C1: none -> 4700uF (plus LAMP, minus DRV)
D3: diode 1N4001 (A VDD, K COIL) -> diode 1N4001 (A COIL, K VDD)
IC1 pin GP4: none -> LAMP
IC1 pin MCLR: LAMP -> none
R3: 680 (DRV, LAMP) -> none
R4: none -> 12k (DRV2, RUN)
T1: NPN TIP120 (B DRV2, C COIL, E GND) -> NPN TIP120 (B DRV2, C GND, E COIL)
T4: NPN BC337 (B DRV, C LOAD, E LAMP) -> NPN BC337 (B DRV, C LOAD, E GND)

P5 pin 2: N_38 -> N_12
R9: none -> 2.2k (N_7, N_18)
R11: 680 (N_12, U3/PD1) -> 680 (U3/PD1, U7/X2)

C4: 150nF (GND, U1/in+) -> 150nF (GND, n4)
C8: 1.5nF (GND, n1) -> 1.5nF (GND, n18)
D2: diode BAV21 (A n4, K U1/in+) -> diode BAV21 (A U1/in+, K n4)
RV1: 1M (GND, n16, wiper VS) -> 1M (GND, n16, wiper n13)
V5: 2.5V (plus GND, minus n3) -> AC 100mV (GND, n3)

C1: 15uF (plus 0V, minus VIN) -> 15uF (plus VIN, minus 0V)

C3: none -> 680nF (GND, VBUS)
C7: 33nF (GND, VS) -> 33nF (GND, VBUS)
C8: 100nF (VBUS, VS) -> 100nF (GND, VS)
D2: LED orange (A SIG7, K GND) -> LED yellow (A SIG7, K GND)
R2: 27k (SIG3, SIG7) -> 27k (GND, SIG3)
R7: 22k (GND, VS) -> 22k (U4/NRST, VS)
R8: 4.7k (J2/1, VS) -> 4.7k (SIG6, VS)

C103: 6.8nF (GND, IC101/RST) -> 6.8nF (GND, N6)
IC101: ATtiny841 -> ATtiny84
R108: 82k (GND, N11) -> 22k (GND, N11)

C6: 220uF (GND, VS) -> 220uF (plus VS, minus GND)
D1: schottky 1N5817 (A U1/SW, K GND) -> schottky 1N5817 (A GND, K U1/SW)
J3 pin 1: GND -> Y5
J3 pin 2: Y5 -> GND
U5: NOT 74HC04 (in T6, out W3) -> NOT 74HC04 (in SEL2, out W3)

───

ABOUT THIS TASK: Check each line of the data above for the string "none", and copy the ones that have it.

WRITTEN ANSWER:
C1: none -> 4700uF (plus LAMP, minus DRV)
IC1 pin GP4: none -> LAMP
IC1 pin MCLR: LAMP -> none
R3: 680 (DRV, LAMP) -> none
R4: none -> 12k (DRV2, RUN)
R9: none -> 2.2k (N_7, N_18)
C3: none -> 680nF (GND, VBUS)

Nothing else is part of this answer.